● **How to complete this task**: The lines from the top of the material through the line with "none -> cyan round brick J5 level 2" are to be set down exactly. Leave the pictures out.

=== Begin Enclosure ===

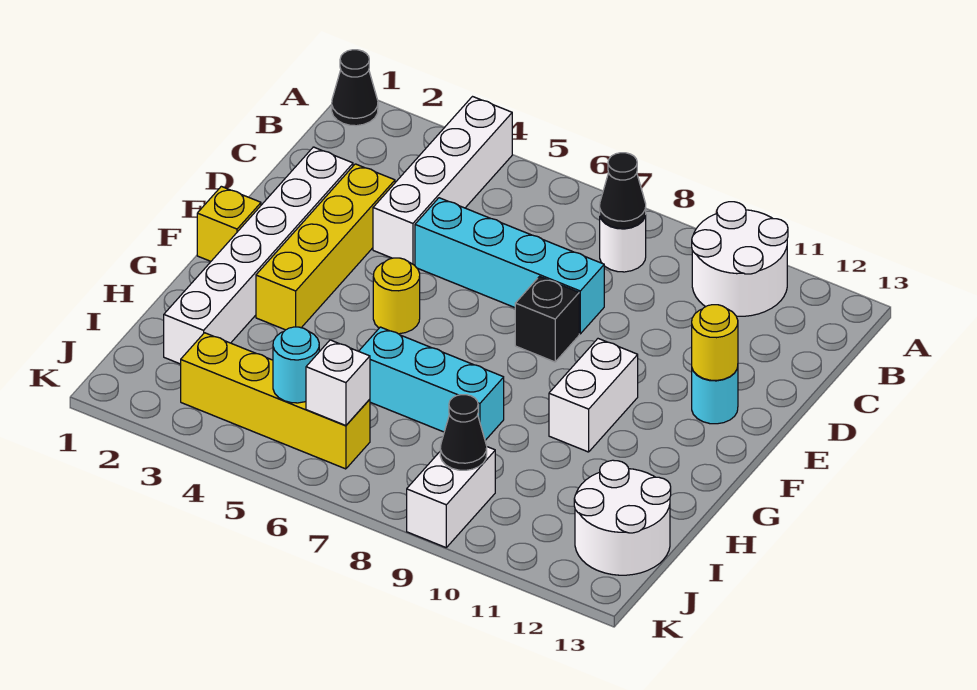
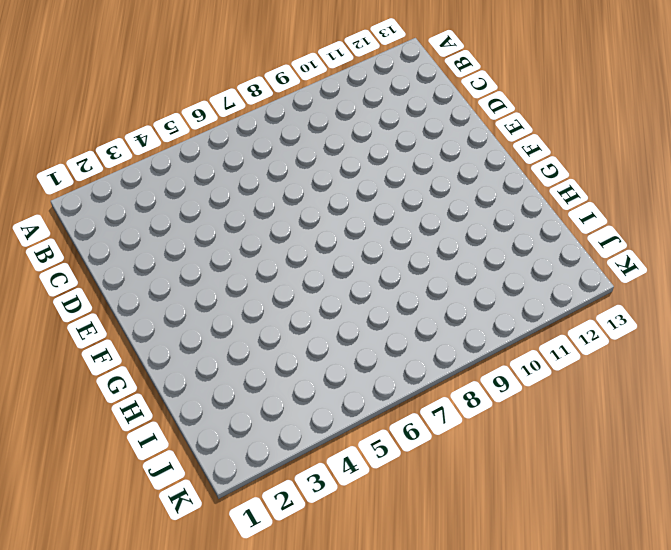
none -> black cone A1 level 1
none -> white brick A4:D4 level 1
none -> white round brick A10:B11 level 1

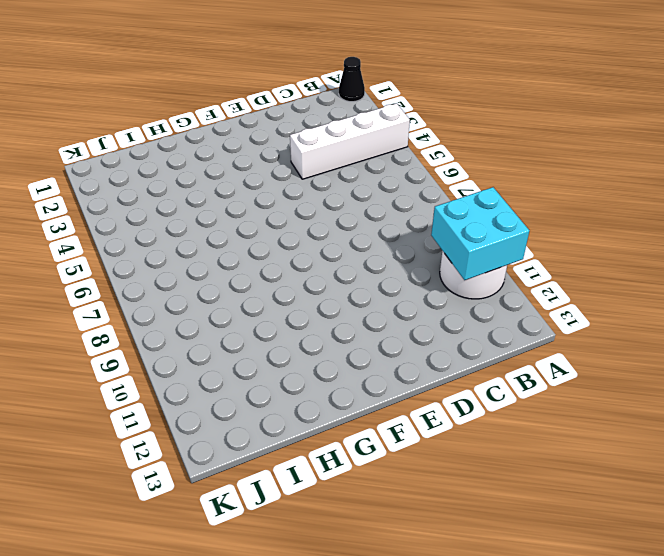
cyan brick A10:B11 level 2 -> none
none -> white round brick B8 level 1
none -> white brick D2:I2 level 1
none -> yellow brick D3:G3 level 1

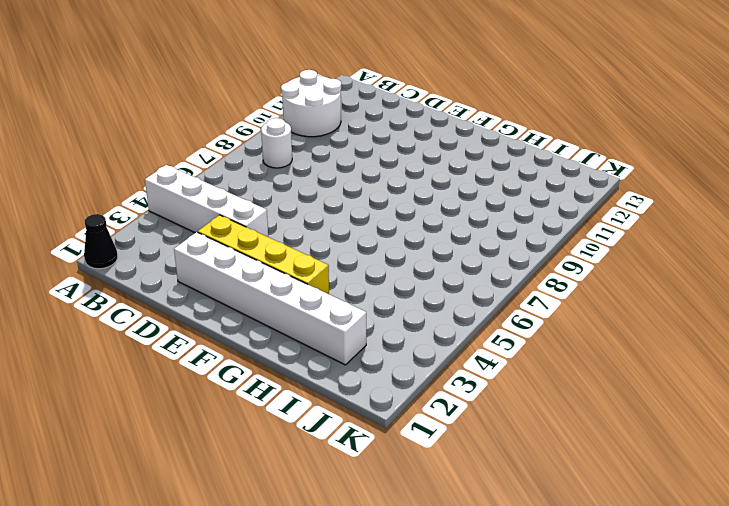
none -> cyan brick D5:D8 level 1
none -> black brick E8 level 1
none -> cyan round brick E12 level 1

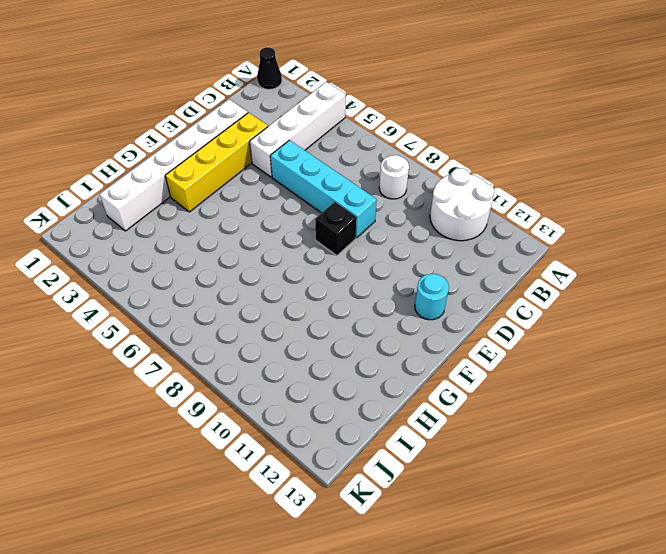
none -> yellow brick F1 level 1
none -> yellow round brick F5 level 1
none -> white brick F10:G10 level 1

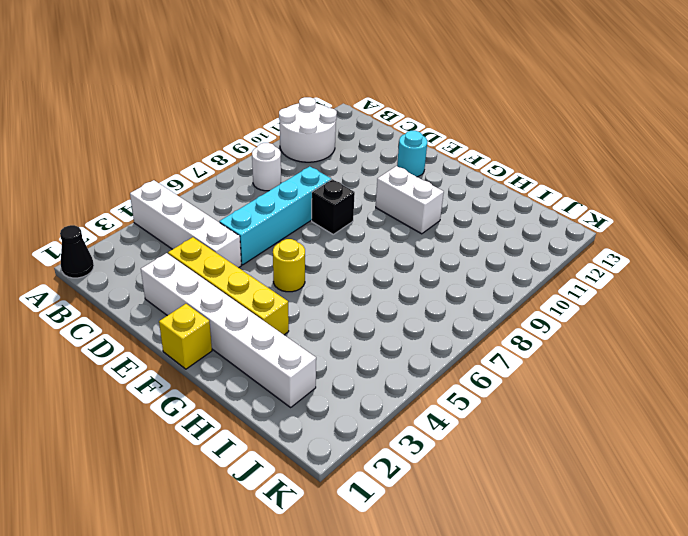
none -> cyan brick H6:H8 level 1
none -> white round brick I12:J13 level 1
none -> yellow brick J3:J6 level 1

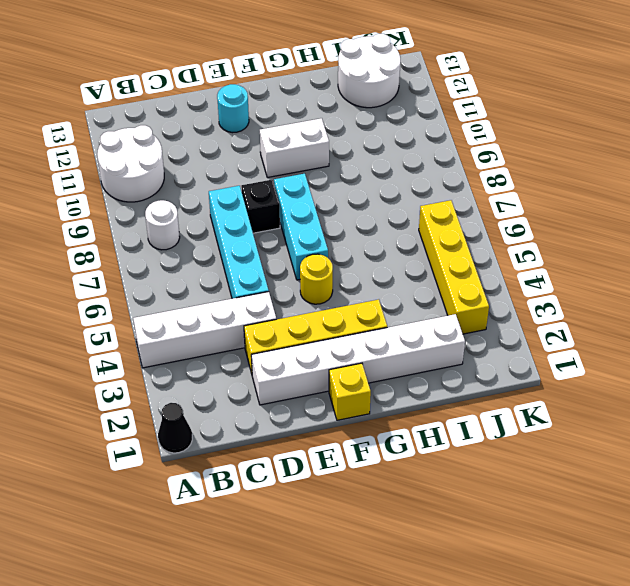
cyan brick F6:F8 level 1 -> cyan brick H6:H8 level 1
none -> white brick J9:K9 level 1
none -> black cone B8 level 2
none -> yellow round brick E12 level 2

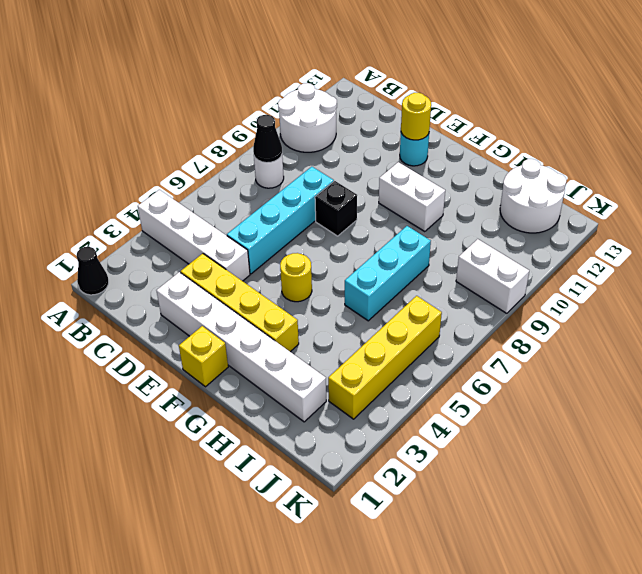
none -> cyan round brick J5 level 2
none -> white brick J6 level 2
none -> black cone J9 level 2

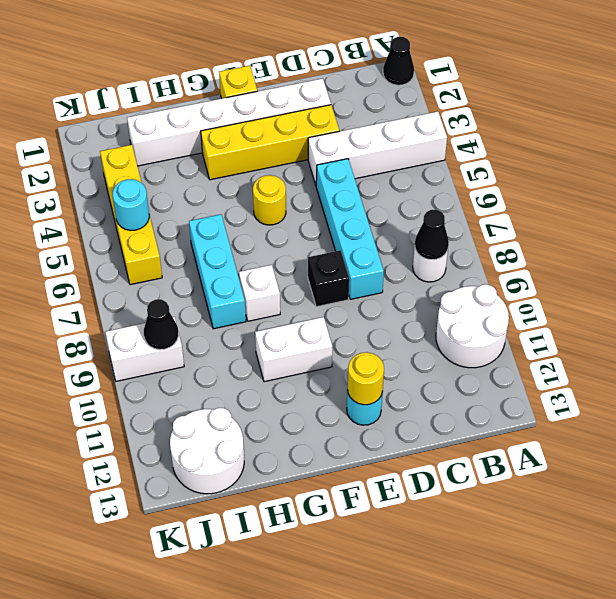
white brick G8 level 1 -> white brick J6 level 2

=== End Enclosure ===

● **Answer space**:
none -> black cone A1 level 1
none -> white brick A4:D4 level 1
none -> white round brick A10:B11 level 1

cyan brick A10:B11 level 2 -> none
none -> white round brick B8 level 1
none -> white brick D2:I2 level 1
none -> yellow brick D3:G3 level 1

none -> cyan brick D5:D8 level 1
none -> black brick E8 level 1
none -> cyan round brick E12 level 1

none -> yellow brick F1 level 1
none -> yellow round brick F5 level 1
none -> white brick F10:G10 level 1

none -> cyan brick H6:H8 level 1
none -> white round brick I12:J13 level 1
none -> yellow brick J3:J6 level 1

cyan brick F6:F8 level 1 -> cyan brick H6:H8 level 1
none -> white brick J9:K9 level 1
none -> black cone B8 level 2
none -> yellow round brick E12 level 2

none -> cyan round brick J5 level 2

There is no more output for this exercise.